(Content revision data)
══════
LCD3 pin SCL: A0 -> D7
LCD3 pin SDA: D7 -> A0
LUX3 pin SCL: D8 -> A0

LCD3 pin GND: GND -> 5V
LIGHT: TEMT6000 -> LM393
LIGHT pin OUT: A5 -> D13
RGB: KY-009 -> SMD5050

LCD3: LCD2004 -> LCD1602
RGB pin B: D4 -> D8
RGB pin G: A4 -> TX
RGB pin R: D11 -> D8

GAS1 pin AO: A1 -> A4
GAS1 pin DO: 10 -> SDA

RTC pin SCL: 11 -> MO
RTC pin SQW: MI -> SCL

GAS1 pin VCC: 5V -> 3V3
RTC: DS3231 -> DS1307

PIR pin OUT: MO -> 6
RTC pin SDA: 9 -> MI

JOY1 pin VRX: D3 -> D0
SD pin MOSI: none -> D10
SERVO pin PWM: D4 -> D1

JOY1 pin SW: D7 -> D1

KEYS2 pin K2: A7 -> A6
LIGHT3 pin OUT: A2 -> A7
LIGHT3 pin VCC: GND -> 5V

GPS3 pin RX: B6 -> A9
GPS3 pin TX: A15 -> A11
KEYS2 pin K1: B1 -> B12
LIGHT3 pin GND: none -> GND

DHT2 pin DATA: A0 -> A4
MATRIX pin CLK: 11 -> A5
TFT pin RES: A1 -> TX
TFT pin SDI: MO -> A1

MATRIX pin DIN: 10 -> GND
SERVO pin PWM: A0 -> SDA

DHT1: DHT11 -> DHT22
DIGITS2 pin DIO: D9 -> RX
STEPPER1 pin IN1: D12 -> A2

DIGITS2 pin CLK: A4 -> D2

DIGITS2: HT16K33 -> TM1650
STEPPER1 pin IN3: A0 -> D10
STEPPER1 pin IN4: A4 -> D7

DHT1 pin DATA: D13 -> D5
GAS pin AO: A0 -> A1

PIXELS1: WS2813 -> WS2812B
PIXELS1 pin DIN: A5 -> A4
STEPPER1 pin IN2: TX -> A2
══════
» WHAT TO WORK ON: Repeat the data above starting at the line with "TFT pin RES: A1 -> TX" and ending at its last line, exactly, with no other lines.

» EXERCISE SOLUTION:
TFT pin RES: A1 -> TX
TFT pin SDI: MO -> A1

MATRIX pin DIN: 10 -> GND
SERVO pin PWM: A0 -> SDA

DHT1: DHT11 -> DHT22
DIGITS2 pin DIO: D9 -> RX
STEPPER1 pin IN1: D12 -> A2

DIGITS2 pin CLK: A4 -> D2

DIGITS2: HT16K33 -> TM1650
STEPPER1 pin IN3: A0 -> D10
STEPPER1 pin IN4: A4 -> D7

DHT1 pin DATA: D13 -> D5
GAS pin AO: A0 -> A1

PIXELS1: WS2813 -> WS2812B
PIXELS1 pin DIN: A5 -> A4
STEPPER1 pin IN2: TX -> A2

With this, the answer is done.